→ Data to examine
*** Block opens ***
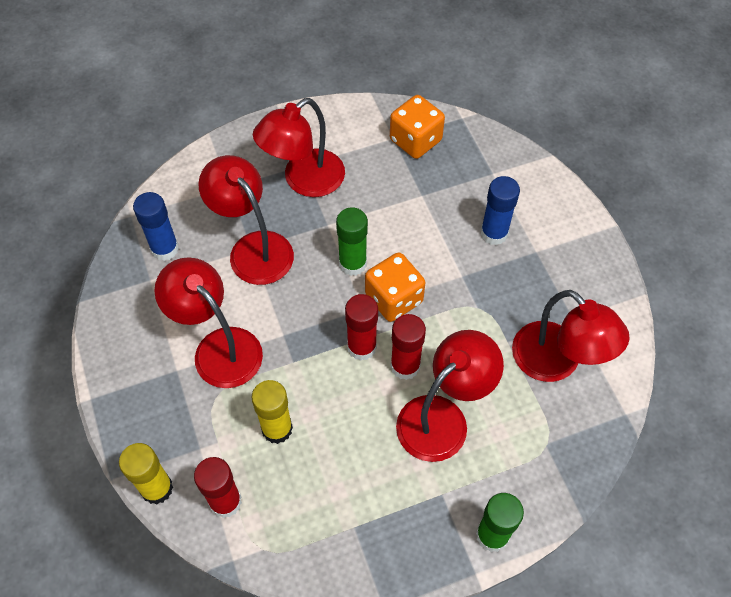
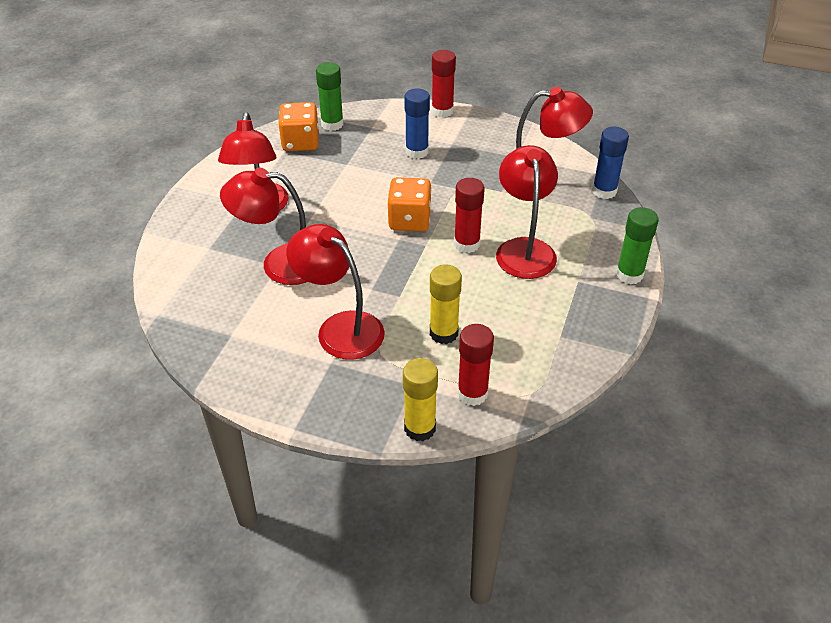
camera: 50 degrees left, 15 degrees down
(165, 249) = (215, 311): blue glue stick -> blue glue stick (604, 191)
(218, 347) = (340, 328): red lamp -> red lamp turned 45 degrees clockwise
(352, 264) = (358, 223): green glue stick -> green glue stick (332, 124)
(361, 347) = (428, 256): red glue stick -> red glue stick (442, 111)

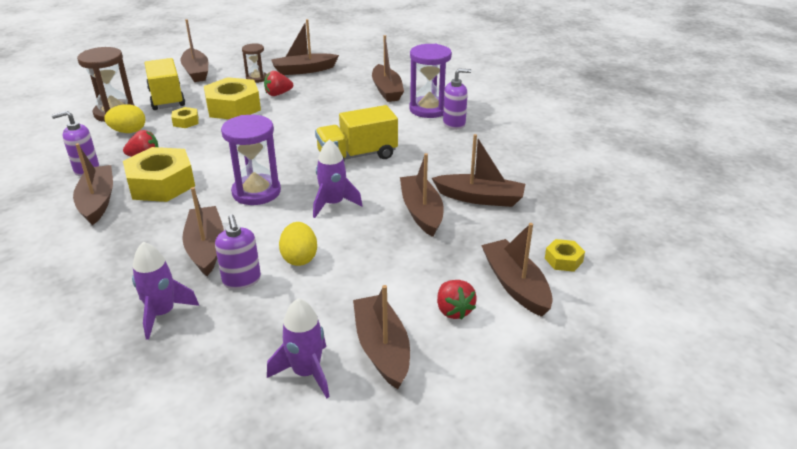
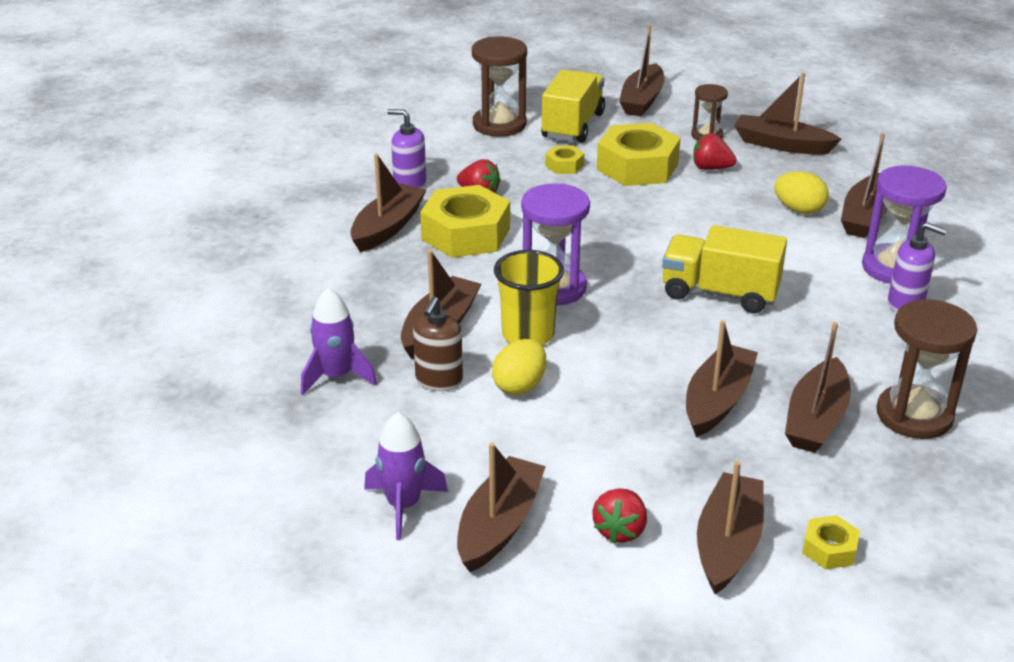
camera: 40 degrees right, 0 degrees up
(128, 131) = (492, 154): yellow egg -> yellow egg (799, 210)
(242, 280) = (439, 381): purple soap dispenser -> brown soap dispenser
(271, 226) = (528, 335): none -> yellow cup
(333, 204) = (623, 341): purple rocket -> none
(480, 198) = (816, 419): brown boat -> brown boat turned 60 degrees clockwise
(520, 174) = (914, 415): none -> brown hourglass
*** Block closes ***
*** Block opens ***
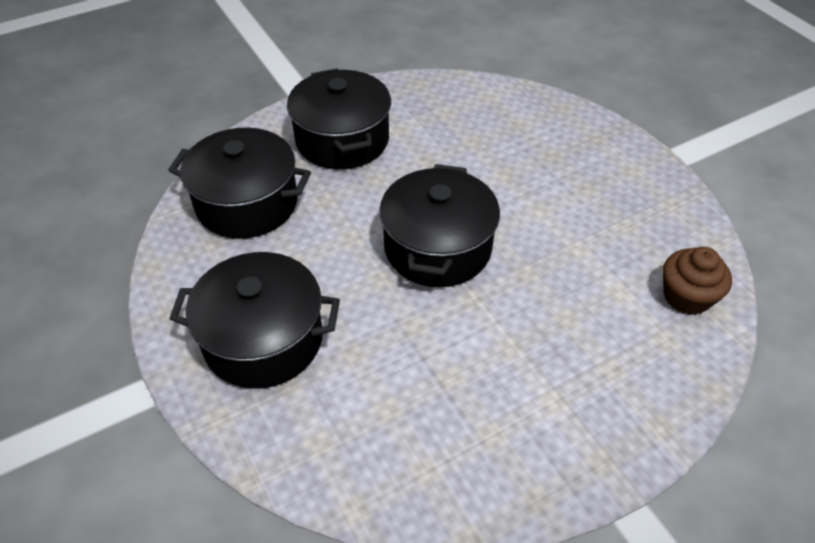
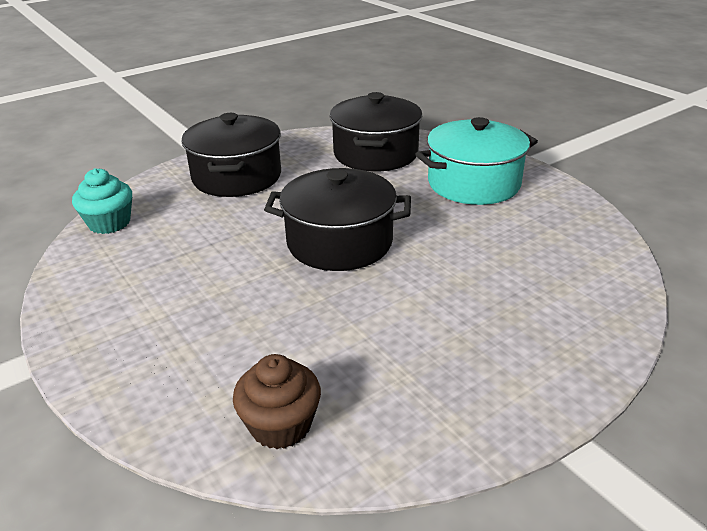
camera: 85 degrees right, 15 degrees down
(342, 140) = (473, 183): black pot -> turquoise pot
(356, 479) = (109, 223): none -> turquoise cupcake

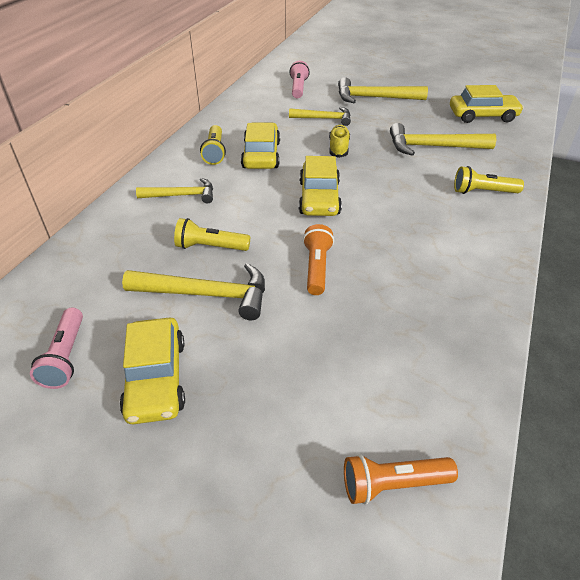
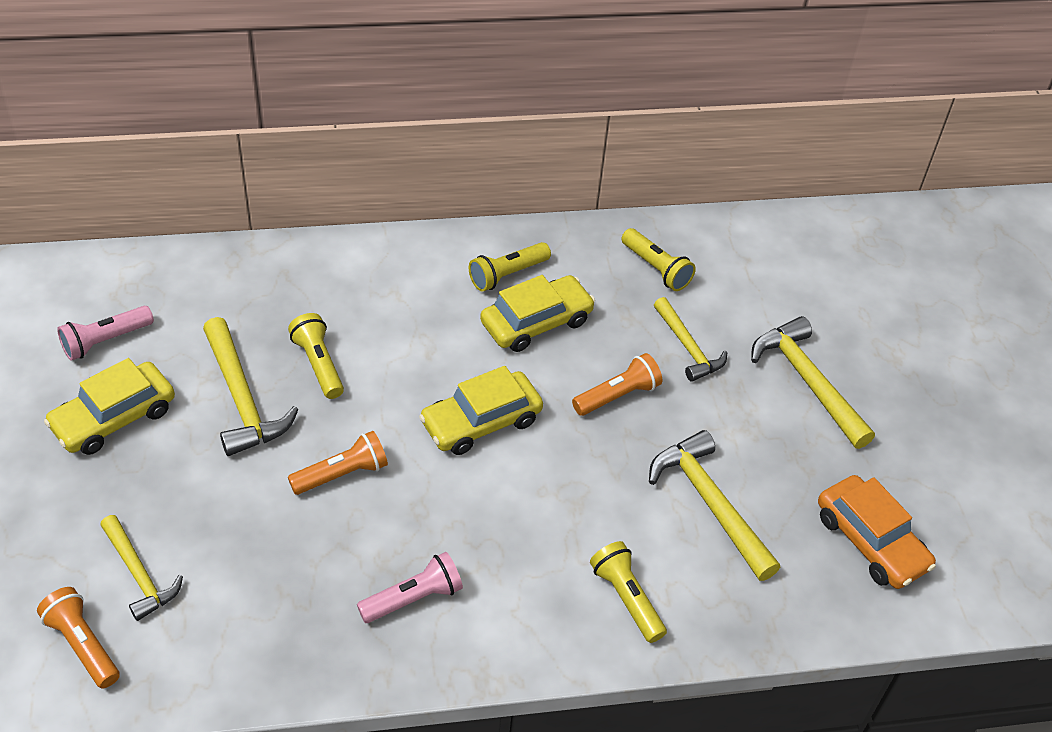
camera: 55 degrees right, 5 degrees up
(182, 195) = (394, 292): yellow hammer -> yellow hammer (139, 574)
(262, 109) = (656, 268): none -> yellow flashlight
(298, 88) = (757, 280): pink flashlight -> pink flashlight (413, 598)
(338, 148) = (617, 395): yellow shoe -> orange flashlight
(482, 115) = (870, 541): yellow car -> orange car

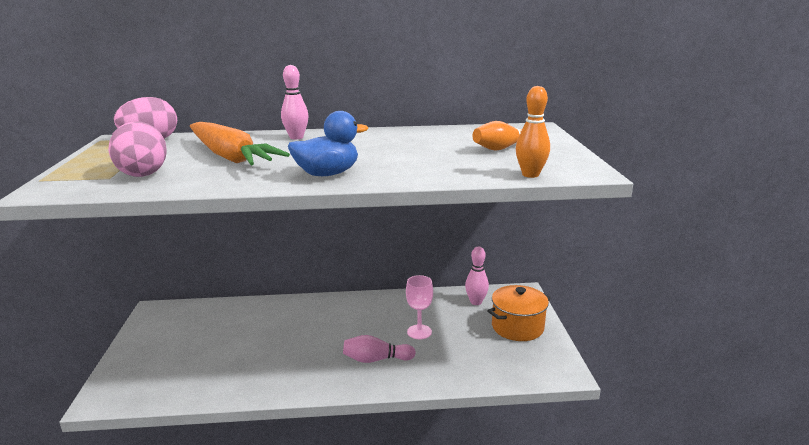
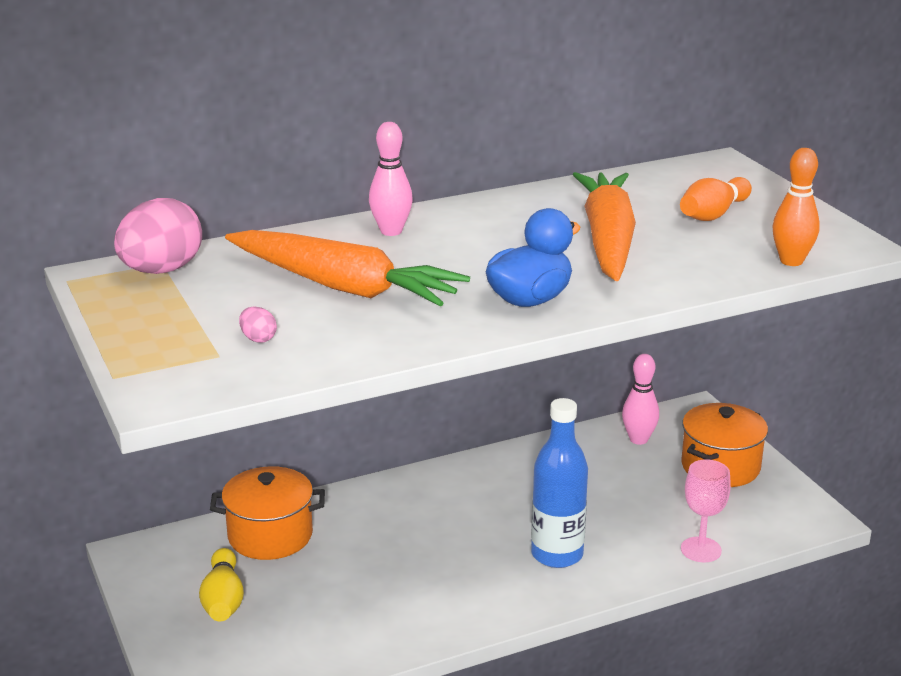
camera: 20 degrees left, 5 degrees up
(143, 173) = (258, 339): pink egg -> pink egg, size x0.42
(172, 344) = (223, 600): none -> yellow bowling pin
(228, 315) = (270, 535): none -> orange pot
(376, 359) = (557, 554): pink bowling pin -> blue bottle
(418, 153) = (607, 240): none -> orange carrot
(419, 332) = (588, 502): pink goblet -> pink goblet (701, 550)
*** Block closes ***
→ Activity
Among the entries above, determine how many lines hold the string "camera" and report that number alone.

→ Problem solution
5